→ **What this task involves**: With pictures left out, only the lines from the one containing "[469,188,517,240]" through the end of the records should be reproduced exactly, please.

Object matching data
==========

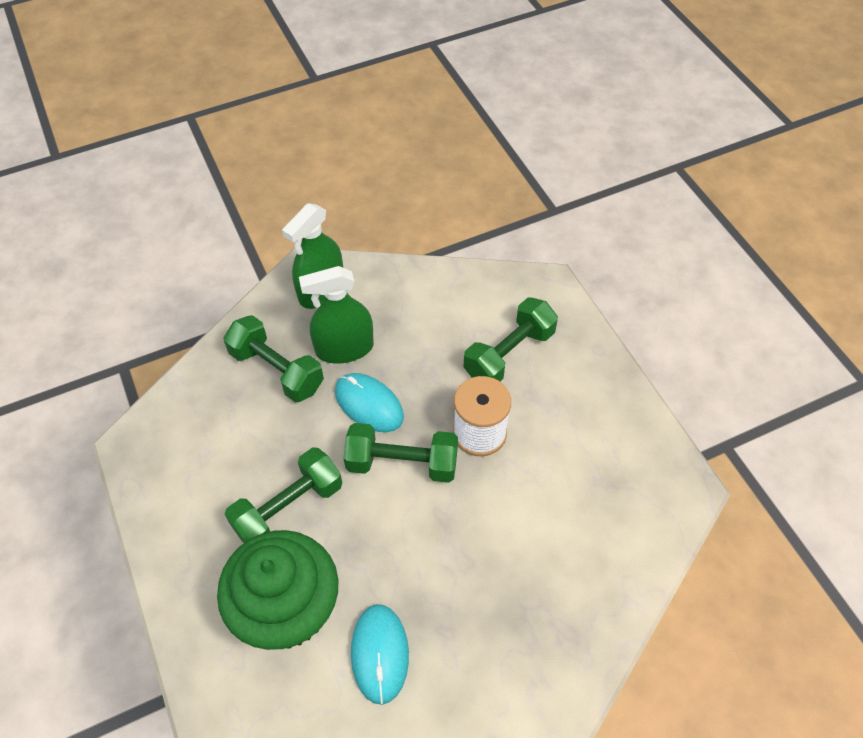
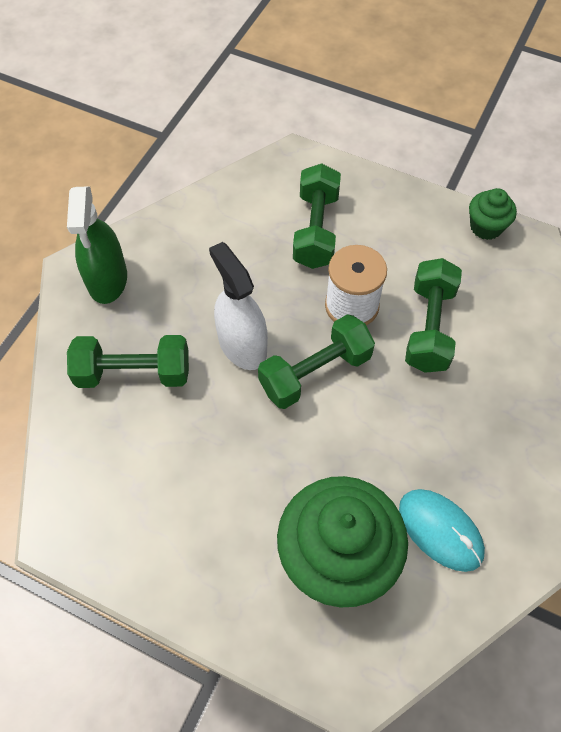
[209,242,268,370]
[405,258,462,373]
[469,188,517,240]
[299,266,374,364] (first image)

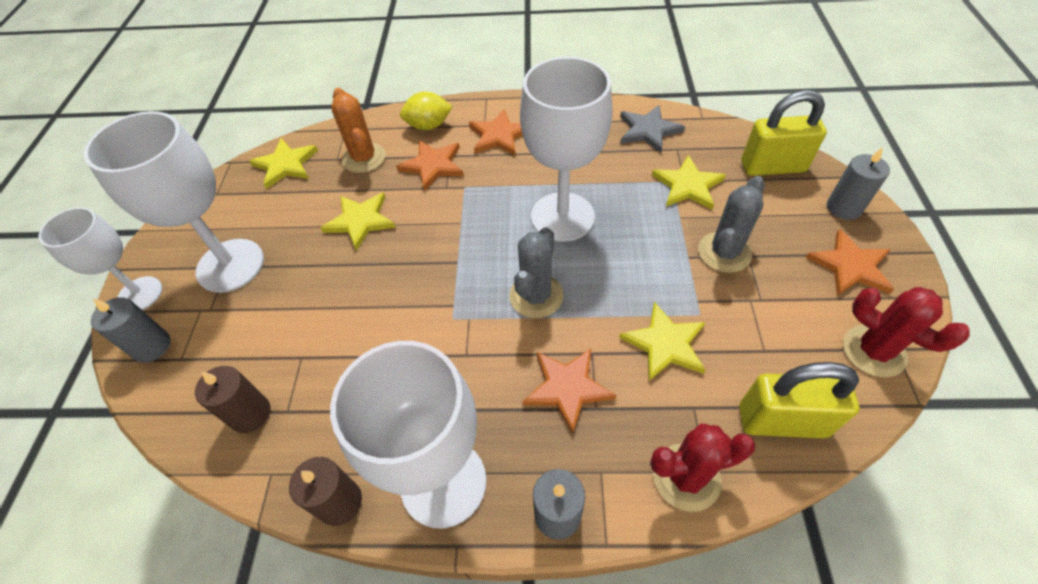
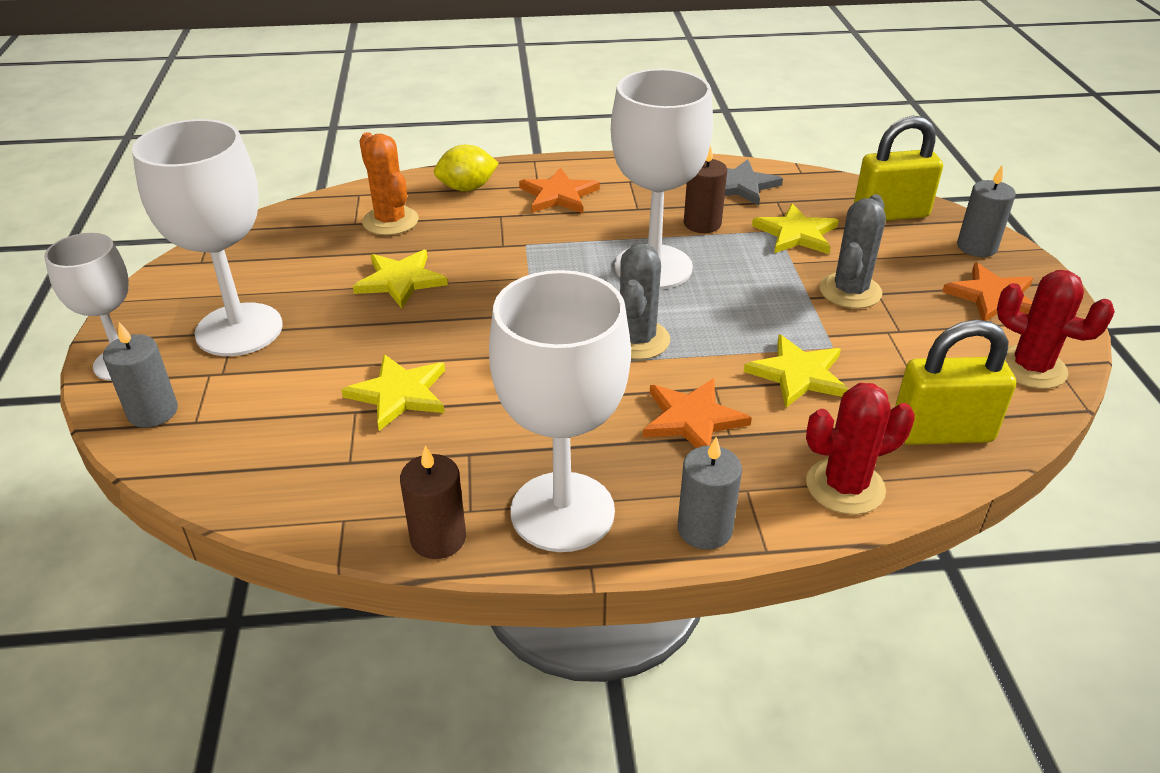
[342,354,445,431]
[684,144,727,233]
[396,140,464,191] (first image)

==========

→ **Finished exercise**:
[469,188,517,240]
[299,266,374,364] (first image)

[342,354,445,431]
[684,144,727,233]
[396,140,464,191] (first image)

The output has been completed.